YOUR TASK: Find "STEPPER1 pin IN4: D19 -> D4" in the material below and restate exactly the line holding it together with every line that comes after.

EXERCISE DATA:

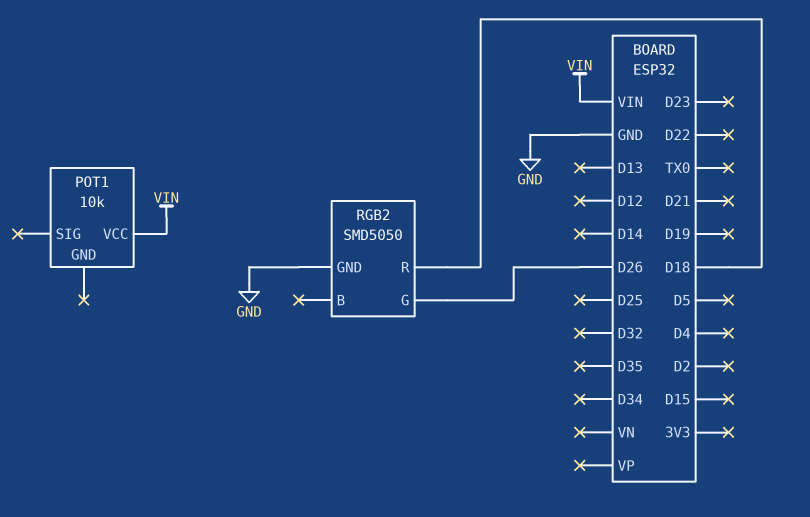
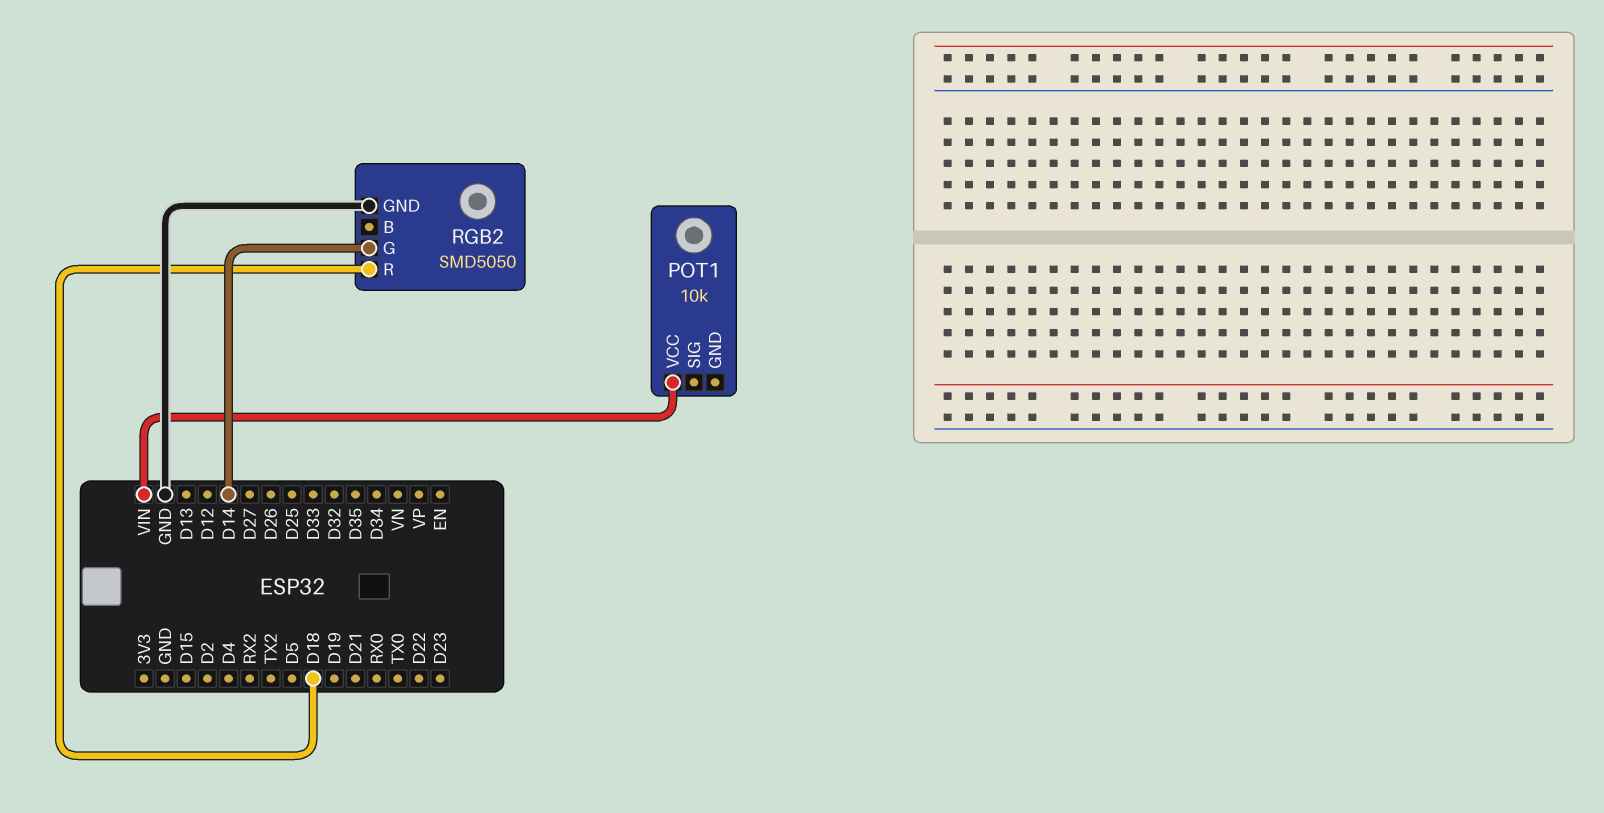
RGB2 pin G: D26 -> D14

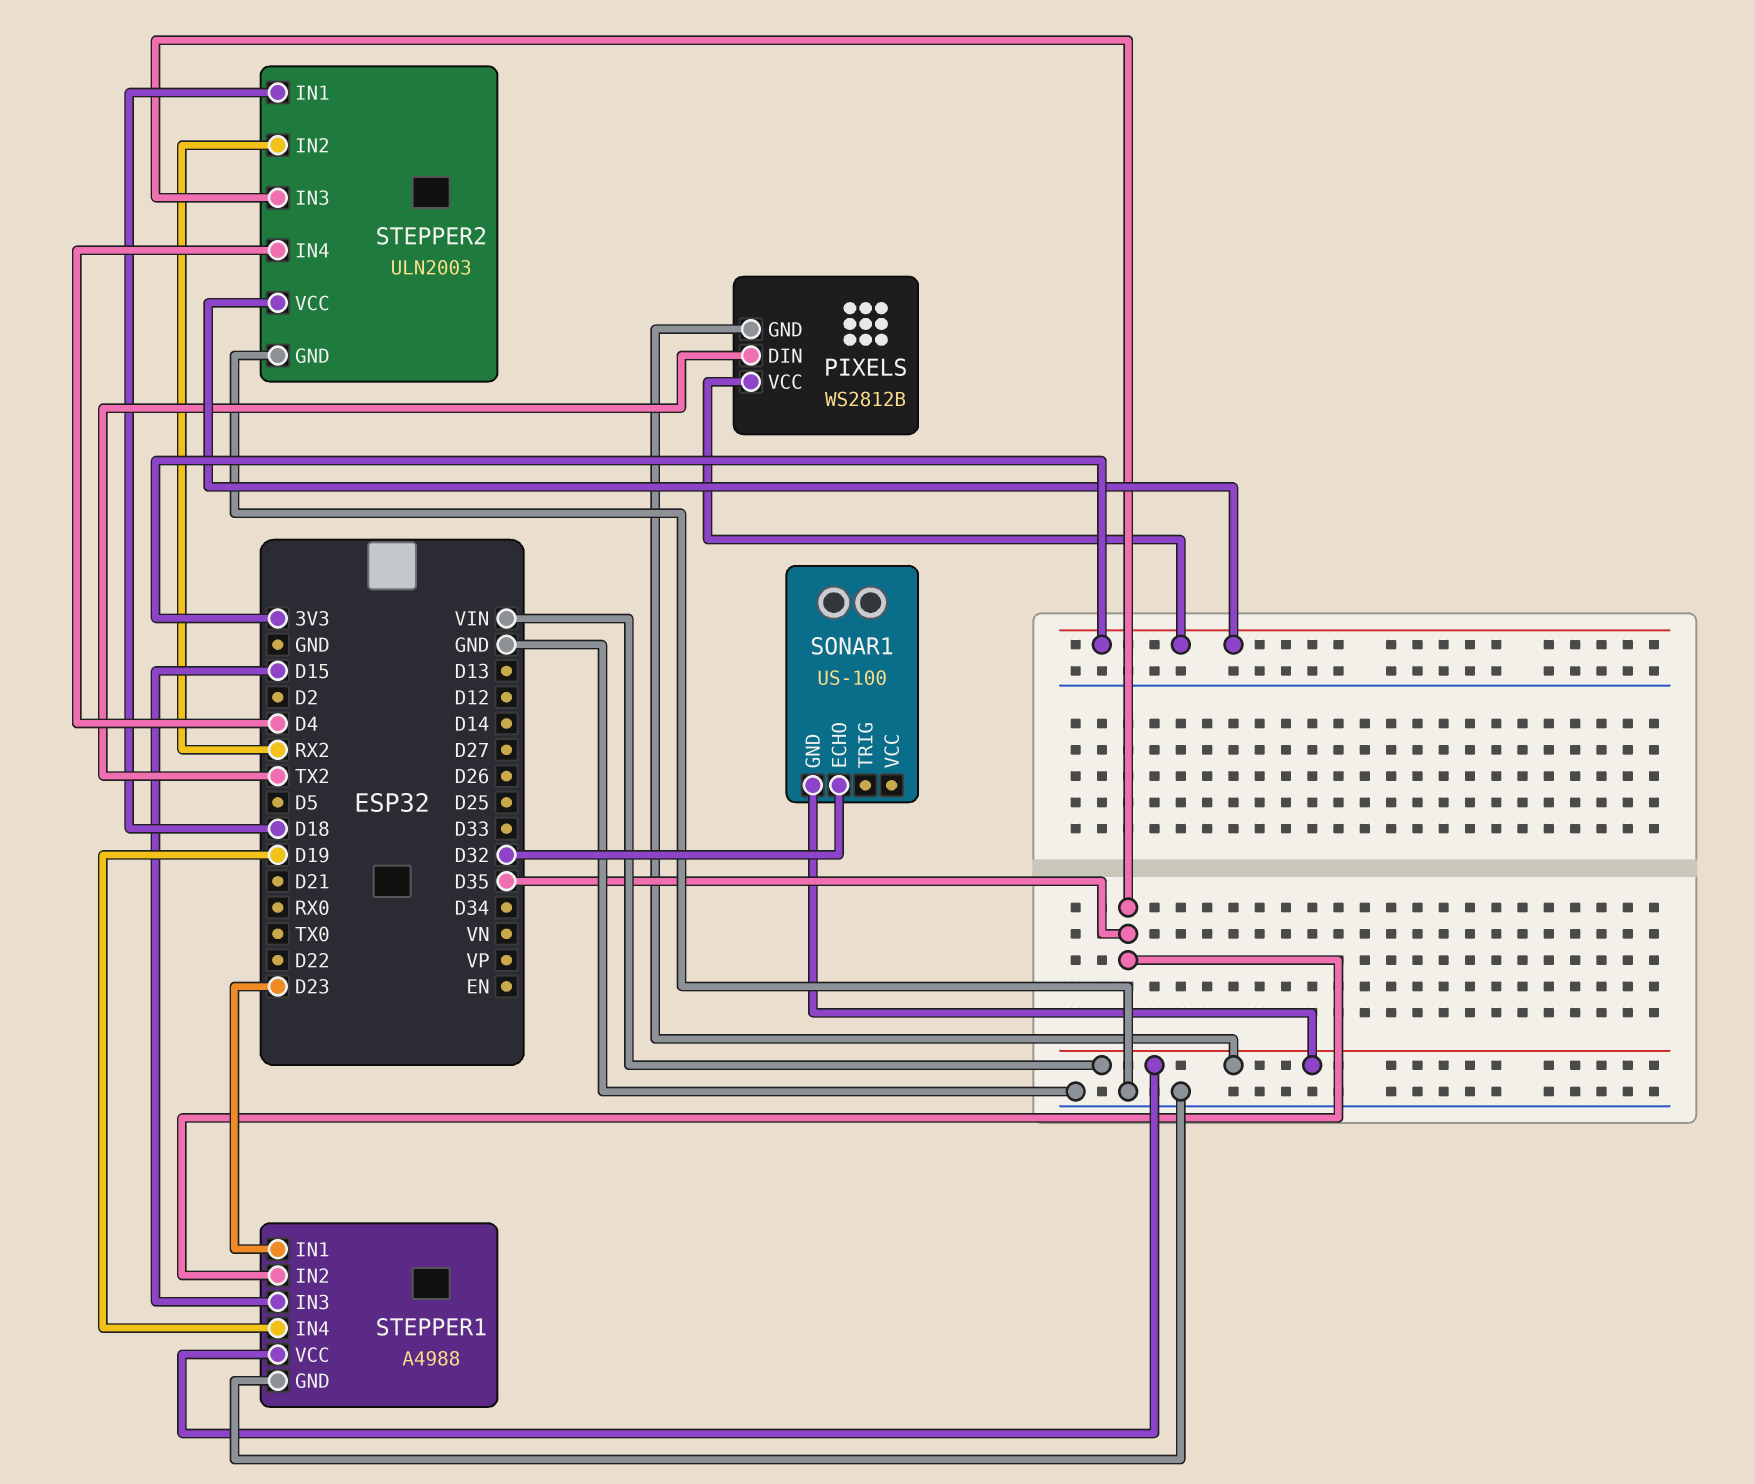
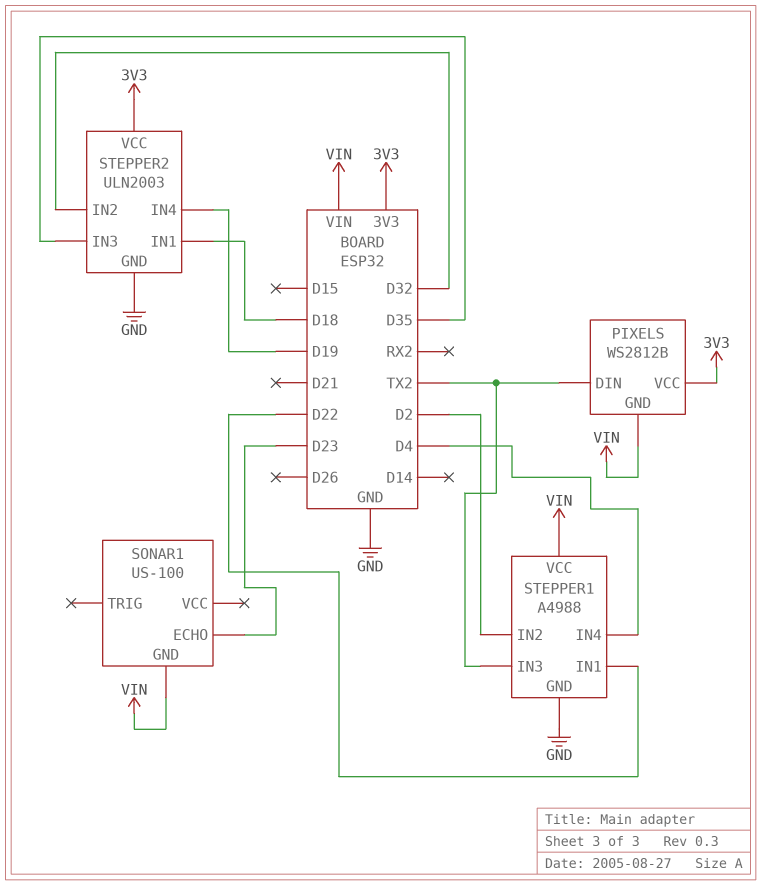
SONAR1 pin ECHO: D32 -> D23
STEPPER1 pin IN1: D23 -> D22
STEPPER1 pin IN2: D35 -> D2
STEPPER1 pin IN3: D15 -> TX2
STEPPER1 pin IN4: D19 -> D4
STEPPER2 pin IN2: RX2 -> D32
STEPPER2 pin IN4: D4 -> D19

RESULT FOR THIS EXERCISE:
STEPPER1 pin IN4: D19 -> D4
STEPPER2 pin IN2: RX2 -> D32
STEPPER2 pin IN4: D4 -> D19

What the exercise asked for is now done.